### TASK TO COMPLETE
Transcribe all records verbatim.

[Excerpts from a dataset]
========

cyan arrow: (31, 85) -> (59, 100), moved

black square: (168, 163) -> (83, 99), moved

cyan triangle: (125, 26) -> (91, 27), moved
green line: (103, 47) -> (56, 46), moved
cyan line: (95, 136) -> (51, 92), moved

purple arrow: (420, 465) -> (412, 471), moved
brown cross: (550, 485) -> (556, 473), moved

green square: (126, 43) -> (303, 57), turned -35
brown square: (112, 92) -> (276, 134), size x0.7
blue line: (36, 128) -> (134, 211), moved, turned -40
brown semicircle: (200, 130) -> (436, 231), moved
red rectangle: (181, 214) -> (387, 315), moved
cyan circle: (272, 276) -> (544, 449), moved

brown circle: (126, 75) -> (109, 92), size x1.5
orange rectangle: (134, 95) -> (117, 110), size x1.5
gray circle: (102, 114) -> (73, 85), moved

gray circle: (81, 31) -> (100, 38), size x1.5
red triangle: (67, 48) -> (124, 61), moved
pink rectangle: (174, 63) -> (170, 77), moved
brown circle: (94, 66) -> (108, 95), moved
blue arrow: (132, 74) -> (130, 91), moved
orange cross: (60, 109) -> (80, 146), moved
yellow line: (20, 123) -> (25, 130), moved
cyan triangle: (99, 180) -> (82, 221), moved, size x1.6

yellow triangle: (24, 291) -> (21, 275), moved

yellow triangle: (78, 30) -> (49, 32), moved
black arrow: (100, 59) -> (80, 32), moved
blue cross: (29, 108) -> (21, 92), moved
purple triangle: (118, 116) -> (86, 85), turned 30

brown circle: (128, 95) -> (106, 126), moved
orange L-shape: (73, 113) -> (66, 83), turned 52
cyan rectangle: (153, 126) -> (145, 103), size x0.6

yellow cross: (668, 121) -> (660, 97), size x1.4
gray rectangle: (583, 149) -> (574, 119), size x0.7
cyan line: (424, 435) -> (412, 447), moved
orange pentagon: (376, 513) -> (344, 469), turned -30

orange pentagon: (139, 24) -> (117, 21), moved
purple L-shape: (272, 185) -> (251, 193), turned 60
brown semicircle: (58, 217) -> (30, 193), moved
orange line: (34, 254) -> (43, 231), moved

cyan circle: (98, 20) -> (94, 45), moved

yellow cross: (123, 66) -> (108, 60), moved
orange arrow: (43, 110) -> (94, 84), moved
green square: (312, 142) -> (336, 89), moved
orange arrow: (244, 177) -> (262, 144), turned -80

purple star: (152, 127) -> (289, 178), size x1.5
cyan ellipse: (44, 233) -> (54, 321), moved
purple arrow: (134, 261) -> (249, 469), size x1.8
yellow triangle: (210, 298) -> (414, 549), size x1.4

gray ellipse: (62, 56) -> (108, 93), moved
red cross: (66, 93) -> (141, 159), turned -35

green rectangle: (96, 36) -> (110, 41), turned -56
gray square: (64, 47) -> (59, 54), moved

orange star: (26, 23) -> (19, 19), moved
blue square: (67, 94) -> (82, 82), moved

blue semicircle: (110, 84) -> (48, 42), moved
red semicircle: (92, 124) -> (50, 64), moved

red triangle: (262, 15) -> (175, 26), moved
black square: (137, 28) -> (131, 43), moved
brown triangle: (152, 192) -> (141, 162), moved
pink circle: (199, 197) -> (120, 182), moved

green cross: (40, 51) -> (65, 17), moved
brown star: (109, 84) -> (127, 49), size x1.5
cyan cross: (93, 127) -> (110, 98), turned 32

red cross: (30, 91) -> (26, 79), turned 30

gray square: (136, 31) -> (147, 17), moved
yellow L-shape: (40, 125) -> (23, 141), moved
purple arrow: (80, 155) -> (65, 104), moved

========

### SOLVED EXERCISE
cyan arrow: (31, 85) -> (59, 100), moved

black square: (168, 163) -> (83, 99), moved

cyan triangle: (125, 26) -> (91, 27), moved
green line: (103, 47) -> (56, 46), moved
cyan line: (95, 136) -> (51, 92), moved

purple arrow: (420, 465) -> (412, 471), moved
brown cross: (550, 485) -> (556, 473), moved

green square: (126, 43) -> (303, 57), turned -35
brown square: (112, 92) -> (276, 134), size x0.7
blue line: (36, 128) -> (134, 211), moved, turned -40
brown semicircle: (200, 130) -> (436, 231), moved
red rectangle: (181, 214) -> (387, 315), moved
cyan circle: (272, 276) -> (544, 449), moved

brown circle: (126, 75) -> (109, 92), size x1.5
orange rectangle: (134, 95) -> (117, 110), size x1.5
gray circle: (102, 114) -> (73, 85), moved

gray circle: (81, 31) -> (100, 38), size x1.5
red triangle: (67, 48) -> (124, 61), moved
pink rectangle: (174, 63) -> (170, 77), moved
brown circle: (94, 66) -> (108, 95), moved
blue arrow: (132, 74) -> (130, 91), moved
orange cross: (60, 109) -> (80, 146), moved
yellow line: (20, 123) -> (25, 130), moved
cyan triangle: (99, 180) -> (82, 221), moved, size x1.6

yellow triangle: (24, 291) -> (21, 275), moved

yellow triangle: (78, 30) -> (49, 32), moved
black arrow: (100, 59) -> (80, 32), moved
blue cross: (29, 108) -> (21, 92), moved
purple triangle: (118, 116) -> (86, 85), turned 30

brown circle: (128, 95) -> (106, 126), moved
orange L-shape: (73, 113) -> (66, 83), turned 52
cyan rectangle: (153, 126) -> (145, 103), size x0.6

yellow cross: (668, 121) -> (660, 97), size x1.4
gray rectangle: (583, 149) -> (574, 119), size x0.7
cyan line: (424, 435) -> (412, 447), moved
orange pentagon: (376, 513) -> (344, 469), turned -30

orange pentagon: (139, 24) -> (117, 21), moved
purple L-shape: (272, 185) -> (251, 193), turned 60
brown semicircle: (58, 217) -> (30, 193), moved
orange line: (34, 254) -> (43, 231), moved

cyan circle: (98, 20) -> (94, 45), moved

yellow cross: (123, 66) -> (108, 60), moved
orange arrow: (43, 110) -> (94, 84), moved
green square: (312, 142) -> (336, 89), moved
orange arrow: (244, 177) -> (262, 144), turned -80

purple star: (152, 127) -> (289, 178), size x1.5
cyan ellipse: (44, 233) -> (54, 321), moved
purple arrow: (134, 261) -> (249, 469), size x1.8
yellow triangle: (210, 298) -> (414, 549), size x1.4

gray ellipse: (62, 56) -> (108, 93), moved
red cross: (66, 93) -> (141, 159), turned -35

green rectangle: (96, 36) -> (110, 41), turned -56
gray square: (64, 47) -> (59, 54), moved

orange star: (26, 23) -> (19, 19), moved
blue square: (67, 94) -> (82, 82), moved

blue semicircle: (110, 84) -> (48, 42), moved
red semicircle: (92, 124) -> (50, 64), moved

red triangle: (262, 15) -> (175, 26), moved
black square: (137, 28) -> (131, 43), moved
brown triangle: (152, 192) -> (141, 162), moved
pink circle: (199, 197) -> (120, 182), moved

green cross: (40, 51) -> (65, 17), moved
brown star: (109, 84) -> (127, 49), size x1.5
cyan cross: (93, 127) -> (110, 98), turned 32

red cross: (30, 91) -> (26, 79), turned 30

gray square: (136, 31) -> (147, 17), moved
yellow L-shape: (40, 125) -> (23, 141), moved
purple arrow: (80, 155) -> (65, 104), moved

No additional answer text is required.